> Task objective: Below are records. Copy every line with "vase" in it.

Scene images with change listings:
__________________________________________________
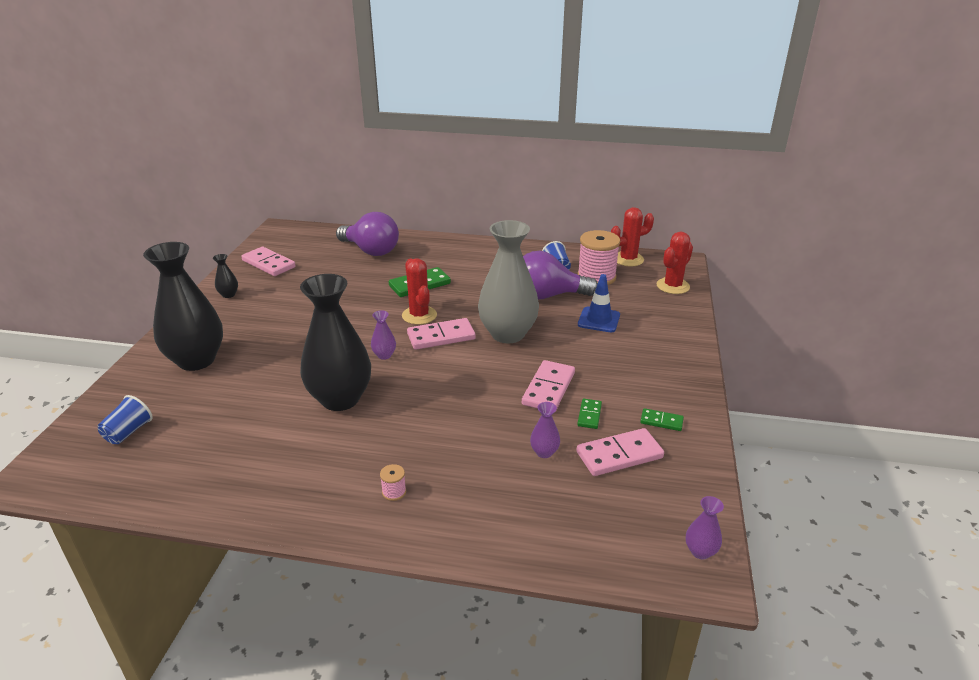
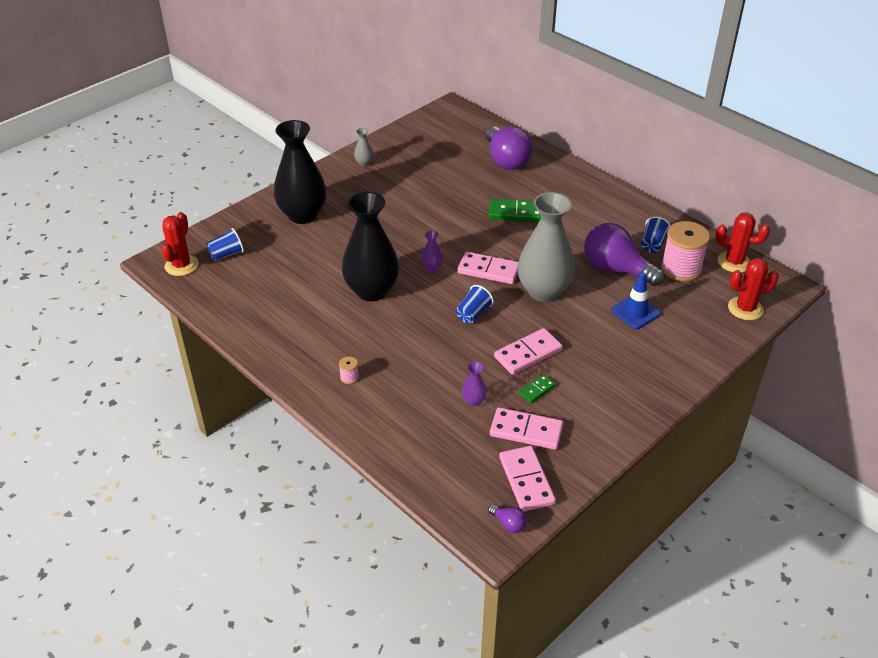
camera: 35 degrees right, 10 degrees up
(228, 295) = (364, 163): black vase -> grey vase
(268, 264) = (415, 143): pink domino -> pink domino (526, 480)
(419, 315) = (489, 243): red cactus -> red cactus (181, 265)
(464, 377) = (473, 314): none -> blue cup
(661, 421) = (588, 422): green domino -> none
(700, 551) = (508, 524): purple vase -> purple light bulb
__________________________________________________
> Exercise response:
(228, 295) = (364, 163): black vase -> grey vase
(700, 551) = (508, 524): purple vase -> purple light bulb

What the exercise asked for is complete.